= Beginning of Section =

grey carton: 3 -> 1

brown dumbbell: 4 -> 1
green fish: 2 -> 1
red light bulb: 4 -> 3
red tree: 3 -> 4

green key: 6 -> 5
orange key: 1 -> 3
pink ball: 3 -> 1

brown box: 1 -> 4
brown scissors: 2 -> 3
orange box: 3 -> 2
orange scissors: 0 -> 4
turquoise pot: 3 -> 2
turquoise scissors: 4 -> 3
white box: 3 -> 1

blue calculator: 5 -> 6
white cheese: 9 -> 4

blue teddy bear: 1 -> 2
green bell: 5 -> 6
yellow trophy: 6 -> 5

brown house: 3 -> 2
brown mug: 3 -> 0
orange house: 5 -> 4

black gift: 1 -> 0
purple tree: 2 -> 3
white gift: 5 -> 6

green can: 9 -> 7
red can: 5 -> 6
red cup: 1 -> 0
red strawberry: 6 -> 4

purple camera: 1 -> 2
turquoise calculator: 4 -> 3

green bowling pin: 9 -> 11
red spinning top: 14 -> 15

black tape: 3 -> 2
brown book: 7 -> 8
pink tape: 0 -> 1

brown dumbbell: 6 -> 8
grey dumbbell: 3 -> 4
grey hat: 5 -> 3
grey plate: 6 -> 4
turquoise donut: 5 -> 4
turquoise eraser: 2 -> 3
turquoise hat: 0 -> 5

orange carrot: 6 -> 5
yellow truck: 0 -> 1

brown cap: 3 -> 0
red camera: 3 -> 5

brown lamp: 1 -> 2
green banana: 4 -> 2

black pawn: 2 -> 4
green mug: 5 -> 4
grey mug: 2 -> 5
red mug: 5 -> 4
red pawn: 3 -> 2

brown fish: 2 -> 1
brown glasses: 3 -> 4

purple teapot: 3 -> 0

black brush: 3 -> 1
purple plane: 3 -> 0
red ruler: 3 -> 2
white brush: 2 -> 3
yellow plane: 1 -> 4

= End of Section =

PROBLEM REQUIREMENTS
Among the records above, only the lines between the line holding "brown box: 1 -> 4" and the line holding "purple tree: 2 -> 3", inclusive, are to be output, exactly as written.

RESPONSE TO THE TASK
brown box: 1 -> 4
brown scissors: 2 -> 3
orange box: 3 -> 2
orange scissors: 0 -> 4
turquoise pot: 3 -> 2
turquoise scissors: 4 -> 3
white box: 3 -> 1

blue calculator: 5 -> 6
white cheese: 9 -> 4

blue teddy bear: 1 -> 2
green bell: 5 -> 6
yellow trophy: 6 -> 5

brown house: 3 -> 2
brown mug: 3 -> 0
orange house: 5 -> 4

black gift: 1 -> 0
purple tree: 2 -> 3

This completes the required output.